Task goal | Those lines of the records that contain "none" are to be located and copied.

Source material |

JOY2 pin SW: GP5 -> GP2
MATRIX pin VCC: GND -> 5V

==

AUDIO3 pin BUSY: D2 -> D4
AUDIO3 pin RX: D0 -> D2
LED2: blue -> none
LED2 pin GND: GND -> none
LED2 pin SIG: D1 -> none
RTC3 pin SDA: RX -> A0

* * *

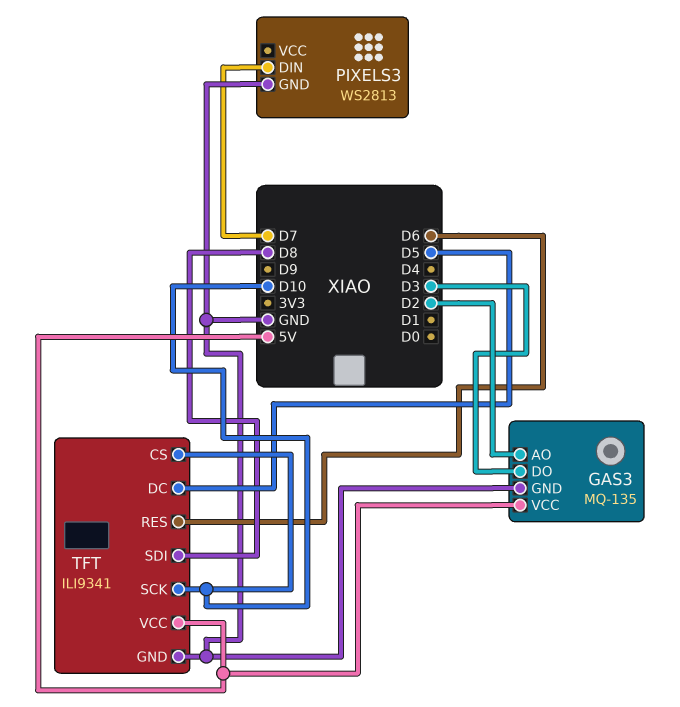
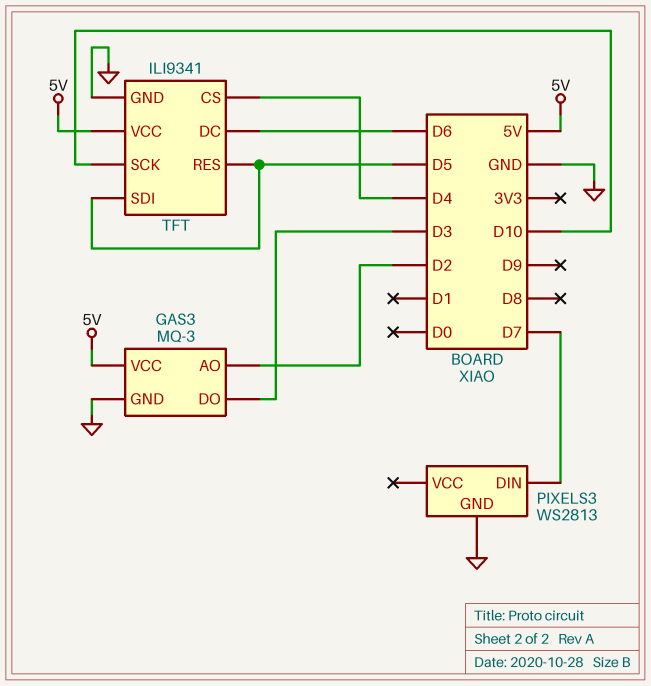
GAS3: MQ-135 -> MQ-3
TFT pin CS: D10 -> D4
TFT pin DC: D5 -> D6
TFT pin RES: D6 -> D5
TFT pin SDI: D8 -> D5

Task result |
LED2: blue -> none
LED2 pin GND: GND -> none
LED2 pin SIG: D1 -> none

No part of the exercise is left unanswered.